● **Assignment**
Pictures do not belong in the copy, so please give every entry below again exactly.
--- Task input ---
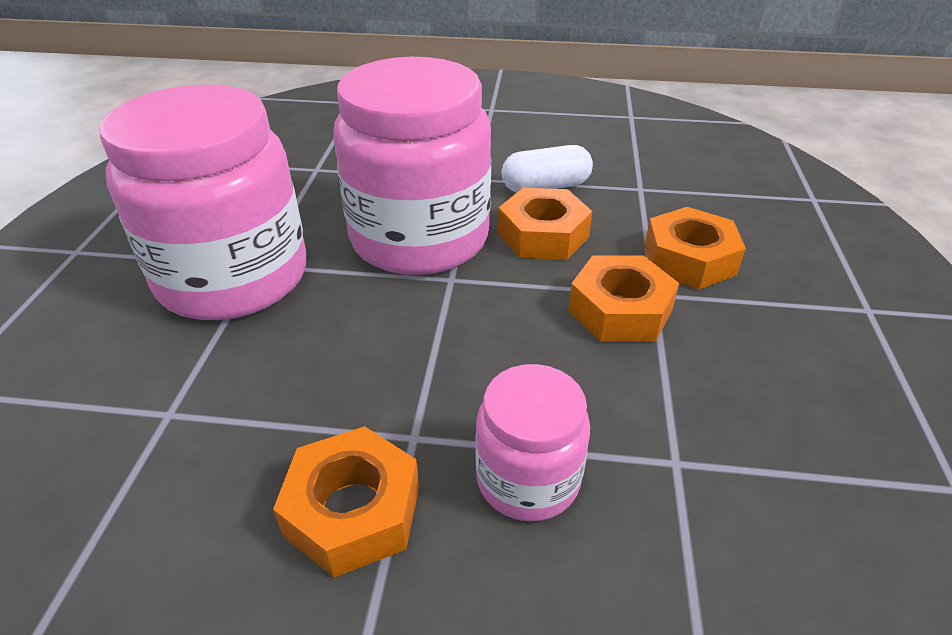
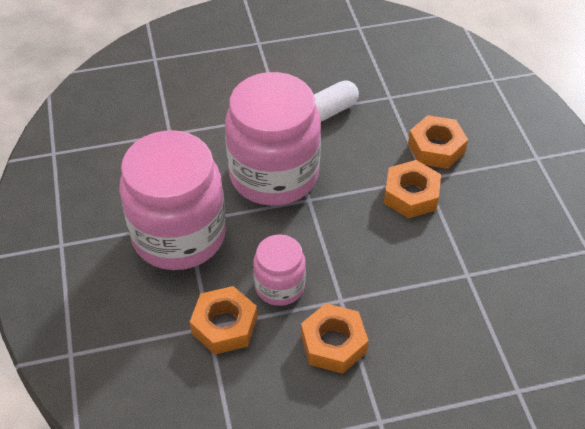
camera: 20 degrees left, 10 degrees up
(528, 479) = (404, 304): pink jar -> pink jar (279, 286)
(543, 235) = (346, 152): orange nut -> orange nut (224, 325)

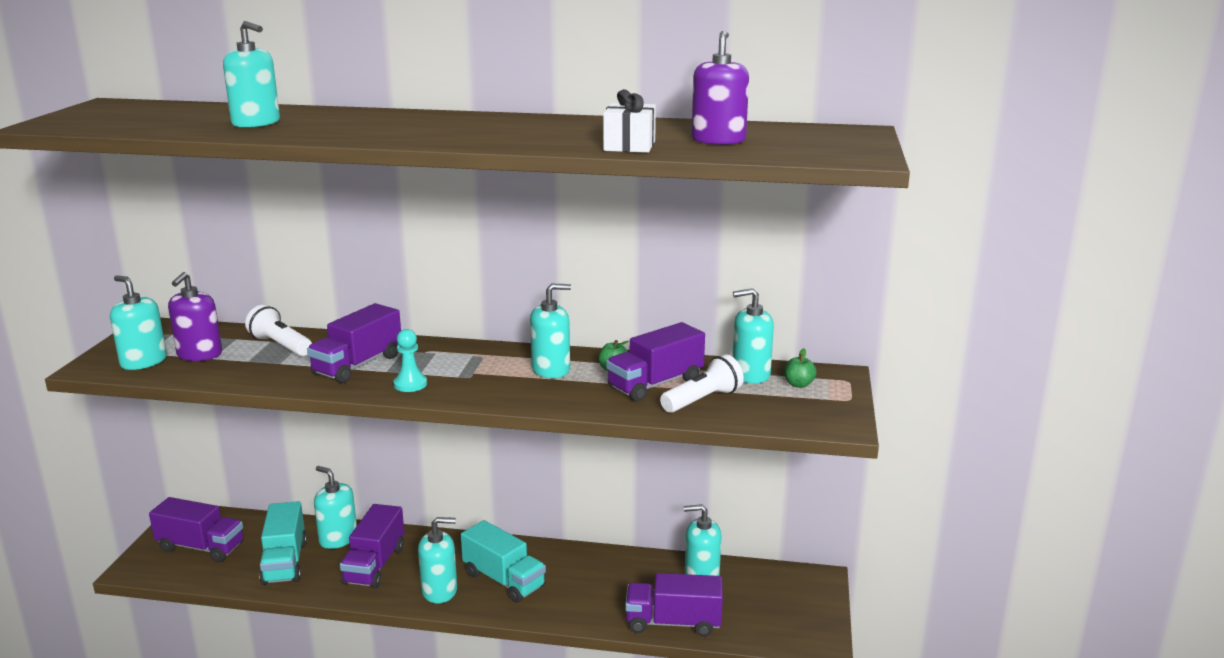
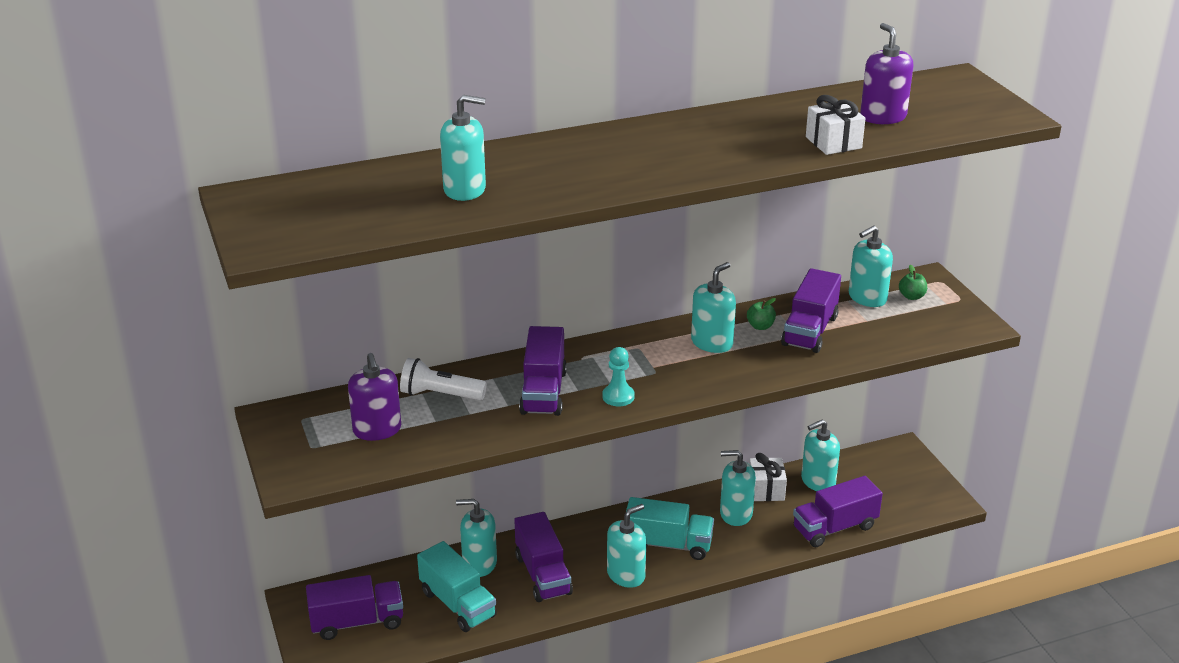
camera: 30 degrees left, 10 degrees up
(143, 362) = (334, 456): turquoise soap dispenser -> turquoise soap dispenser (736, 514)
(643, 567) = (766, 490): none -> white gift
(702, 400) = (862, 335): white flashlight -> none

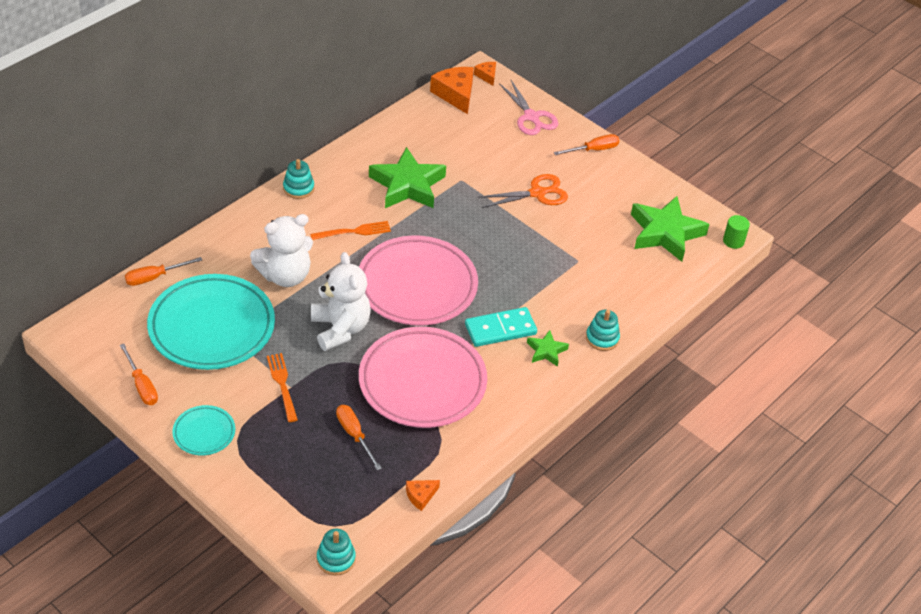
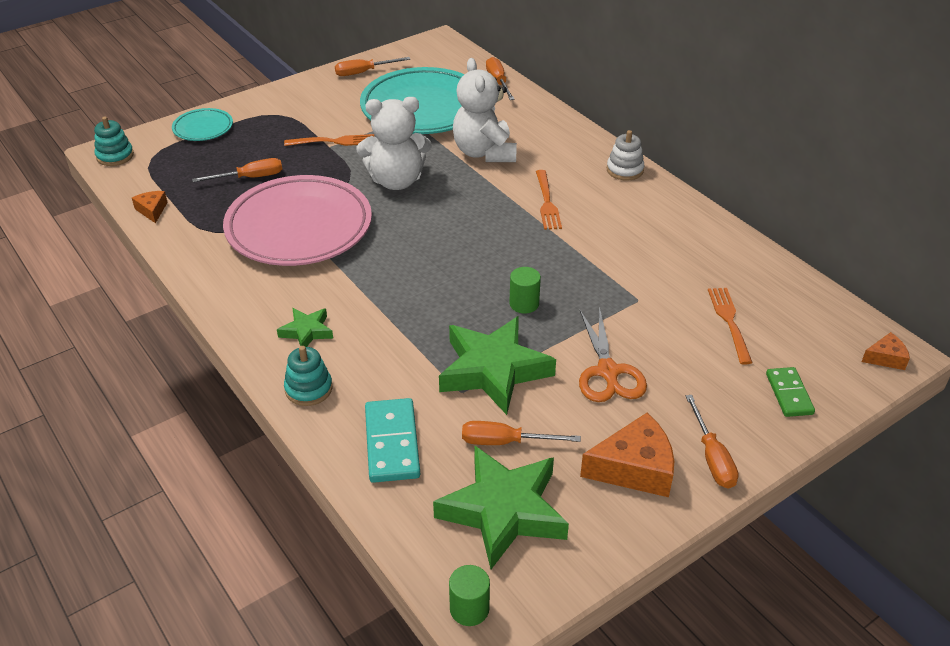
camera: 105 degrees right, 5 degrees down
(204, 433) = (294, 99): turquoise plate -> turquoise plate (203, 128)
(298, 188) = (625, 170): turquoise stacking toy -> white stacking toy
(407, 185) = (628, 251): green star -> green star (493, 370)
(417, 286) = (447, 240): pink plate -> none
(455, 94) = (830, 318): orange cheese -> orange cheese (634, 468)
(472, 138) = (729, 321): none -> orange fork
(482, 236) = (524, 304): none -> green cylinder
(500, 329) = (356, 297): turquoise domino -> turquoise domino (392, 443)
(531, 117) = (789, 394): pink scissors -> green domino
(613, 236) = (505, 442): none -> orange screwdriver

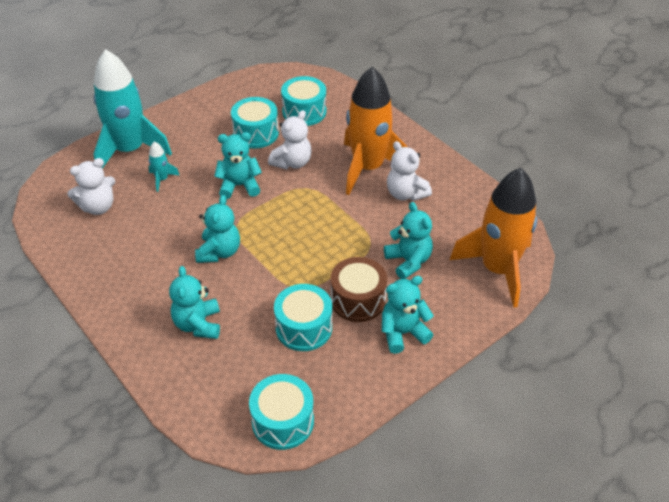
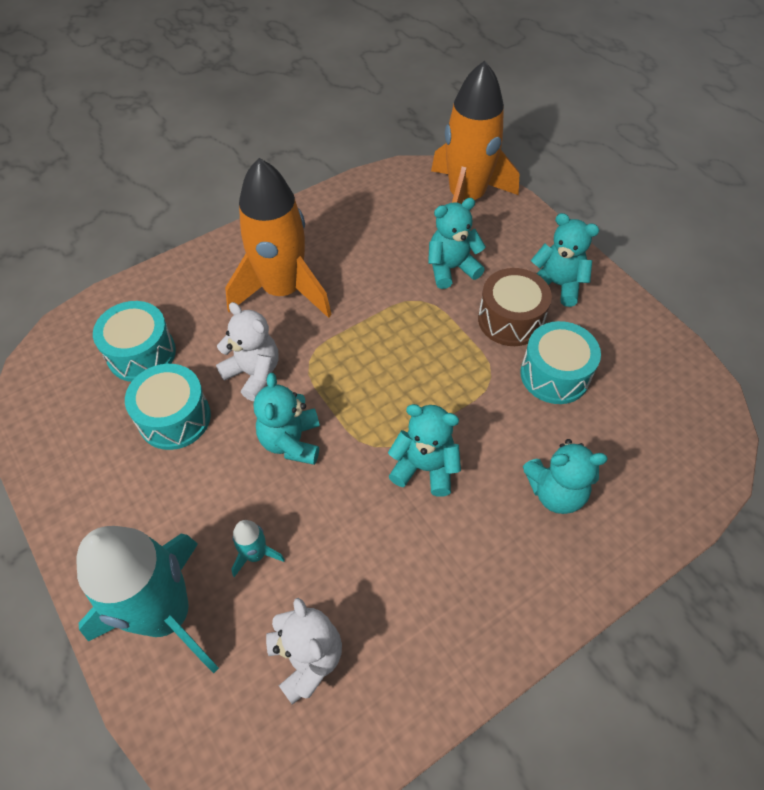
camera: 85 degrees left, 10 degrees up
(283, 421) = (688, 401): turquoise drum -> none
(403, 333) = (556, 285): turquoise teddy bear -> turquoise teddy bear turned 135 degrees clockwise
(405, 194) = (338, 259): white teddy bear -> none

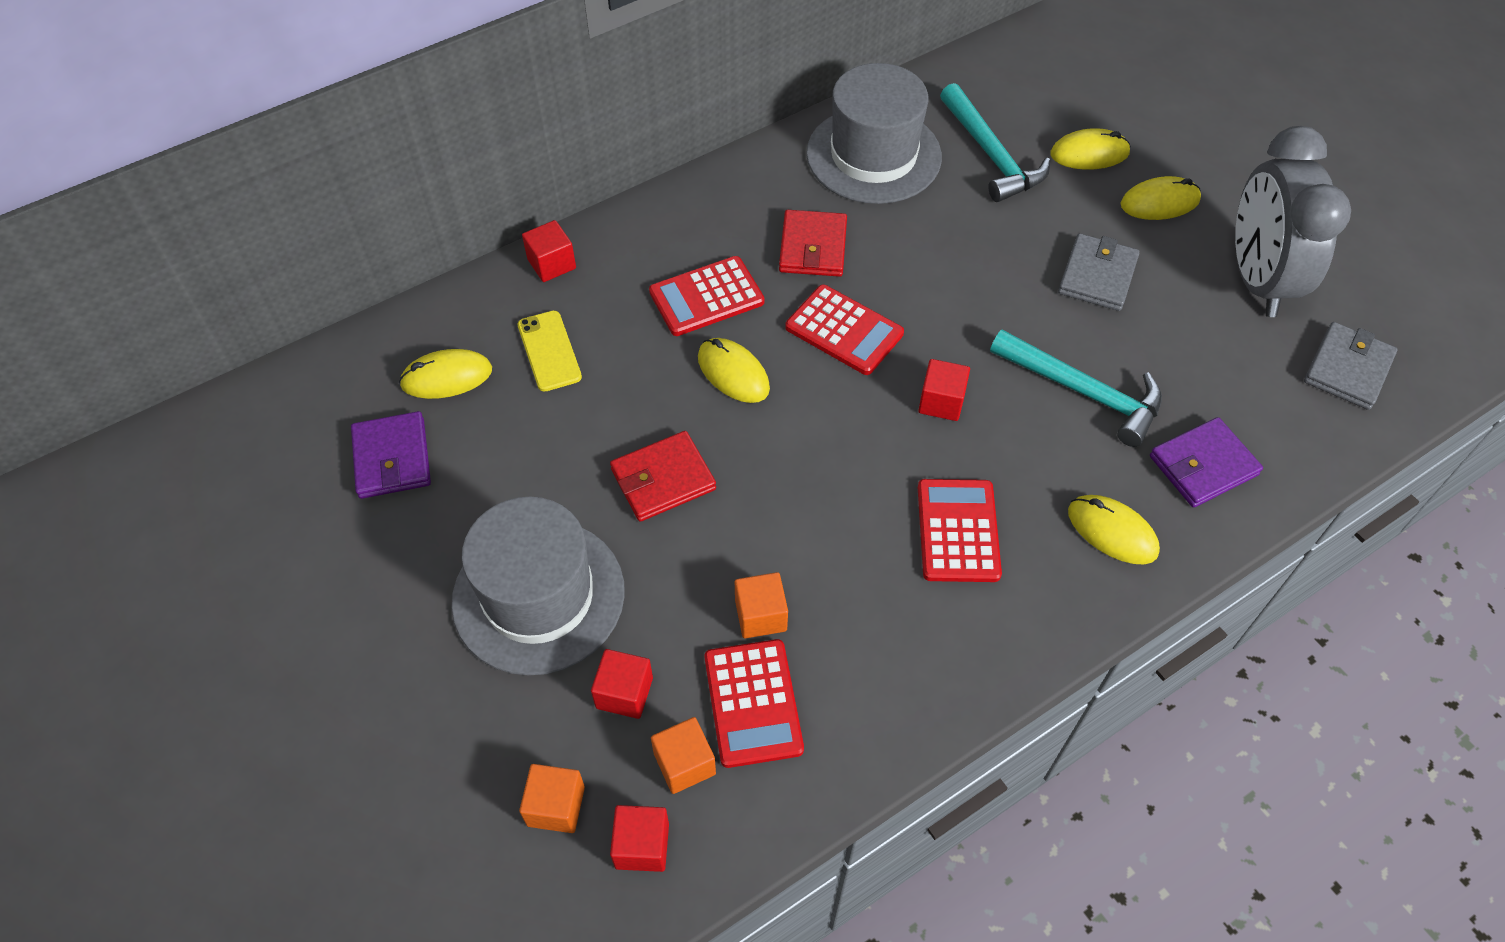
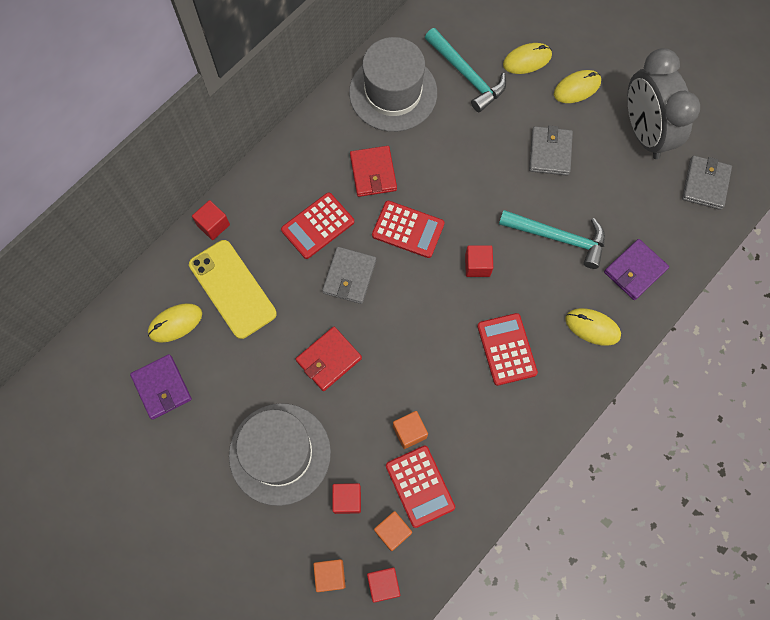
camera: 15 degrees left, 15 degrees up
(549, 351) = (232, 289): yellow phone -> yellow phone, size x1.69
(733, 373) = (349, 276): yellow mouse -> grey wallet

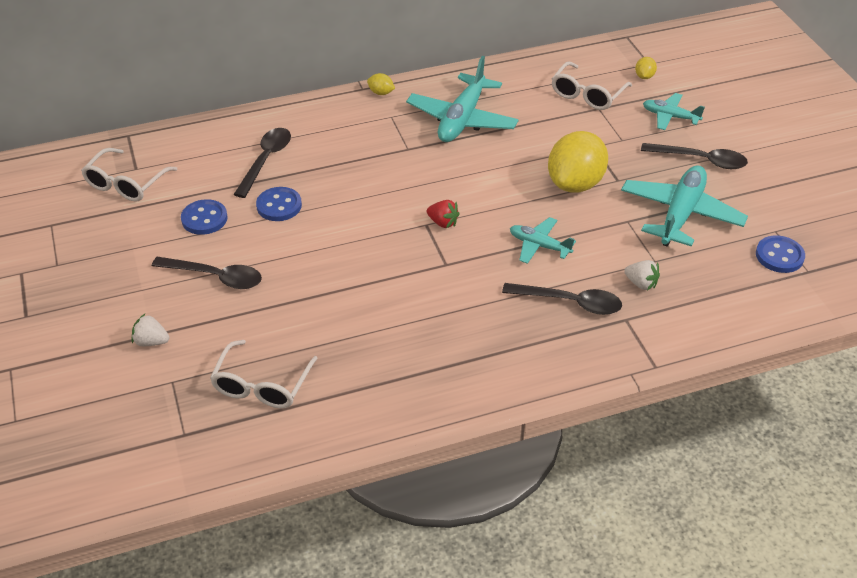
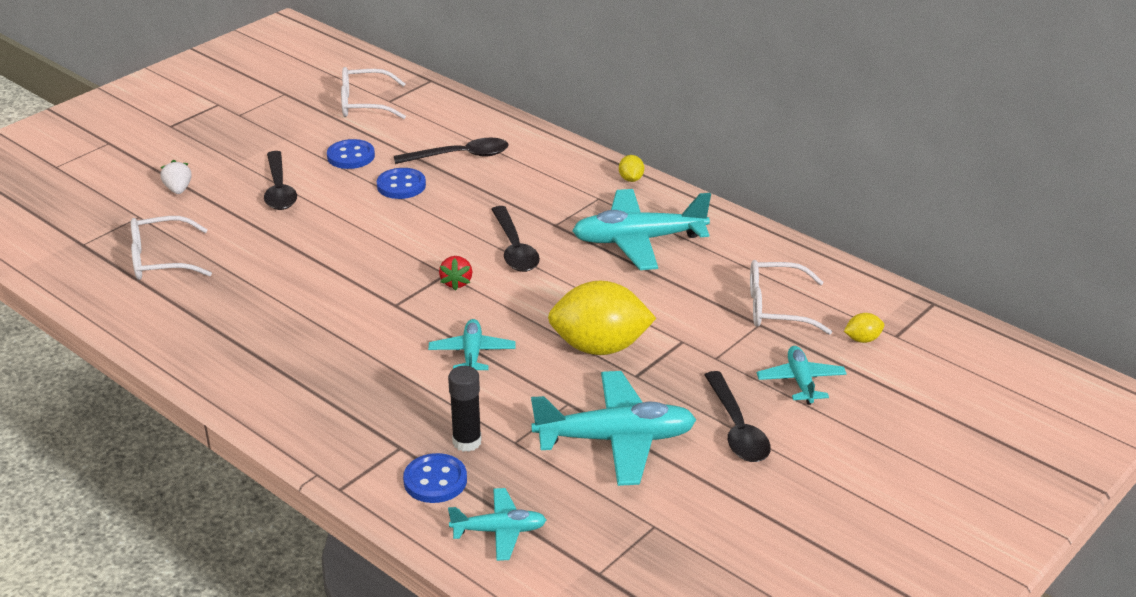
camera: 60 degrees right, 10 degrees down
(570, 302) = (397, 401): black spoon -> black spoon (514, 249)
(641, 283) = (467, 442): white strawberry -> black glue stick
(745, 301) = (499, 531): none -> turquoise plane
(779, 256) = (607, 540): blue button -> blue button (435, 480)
---
● **Answer to this problem**
camera: 20 degrees left, 10 degrees up
(528, 479) = (404, 304): pink jar -> pink jar (279, 286)
(543, 235) = (346, 152): orange nut -> orange nut (224, 325)

camera: 30 degrees left, 10 degrees up
(143, 362) = (334, 456): turquoise soap dispenser -> turquoise soap dispenser (736, 514)
(643, 567) = (766, 490): none -> white gift
(702, 400) = (862, 335): white flashlight -> none

camera: 105 degrees right, 5 degrees down
(204, 433) = (294, 99): turquoise plate -> turquoise plate (203, 128)
(298, 188) = (625, 170): turquoise stacking toy -> white stacking toy
(407, 185) = (628, 251): green star -> green star (493, 370)
(417, 286) = (447, 240): pink plate -> none
(455, 94) = (830, 318): orange cheese -> orange cheese (634, 468)
(472, 138) = (729, 321): none -> orange fork
(482, 236) = (524, 304): none -> green cylinder
(500, 329) = (356, 297): turquoise domino -> turquoise domino (392, 443)
(531, 117) = (789, 394): pink scissors -> green domino
(613, 236) = (505, 442): none -> orange screwdriver

camera: 85 degrees left, 10 degrees up
(283, 421) = (688, 401): turquoise drum -> none
(403, 333) = (556, 285): turquoise teddy bear -> turquoise teddy bear turned 135 degrees clockwise
(405, 194) = (338, 259): white teddy bear -> none

camera: 15 degrees left, 15 degrees up
(549, 351) = (232, 289): yellow phone -> yellow phone, size x1.69
(733, 373) = (349, 276): yellow mouse -> grey wallet

camera: 60 degrees right, 10 degrees down
(570, 302) = (397, 401): black spoon -> black spoon (514, 249)
(641, 283) = (467, 442): white strawberry -> black glue stick
(745, 301) = (499, 531): none -> turquoise plane
(779, 256) = (607, 540): blue button -> blue button (435, 480)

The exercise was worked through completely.